### DATA EXCERPT
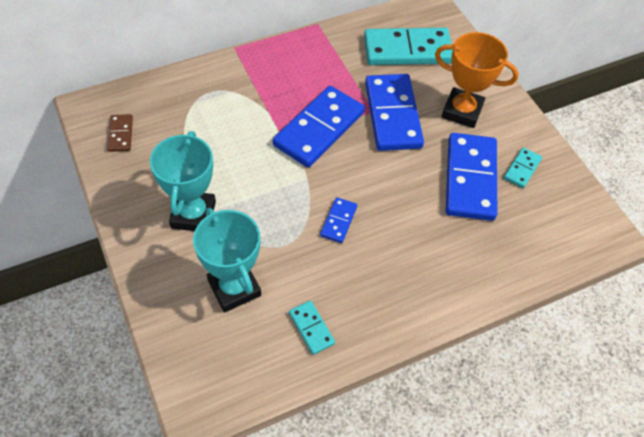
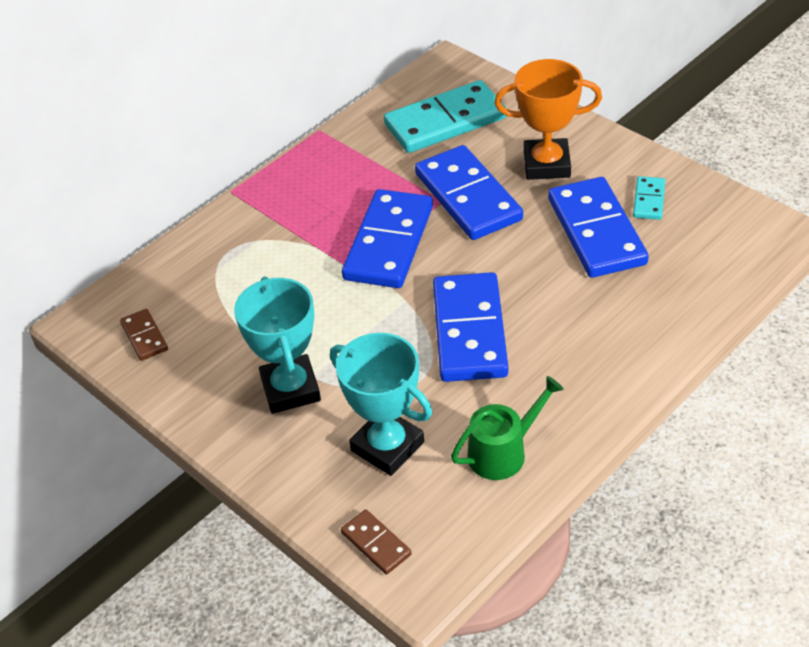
camera: 15 degrees left, 10 degrees down
(186, 361) = (376, 544): none -> brown domino
(311, 328) = (503, 452): turquoise domino -> green watering can
(338, 221) = (470, 331): blue domino -> blue domino, size x2.15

### ACTIVITY
Make an exact copy of the listing, with no images in it.

### RESPONSE BELOW
camera: 15 degrees left, 10 degrees down
(186, 361) = (376, 544): none -> brown domino
(311, 328) = (503, 452): turquoise domino -> green watering can
(338, 221) = (470, 331): blue domino -> blue domino, size x2.15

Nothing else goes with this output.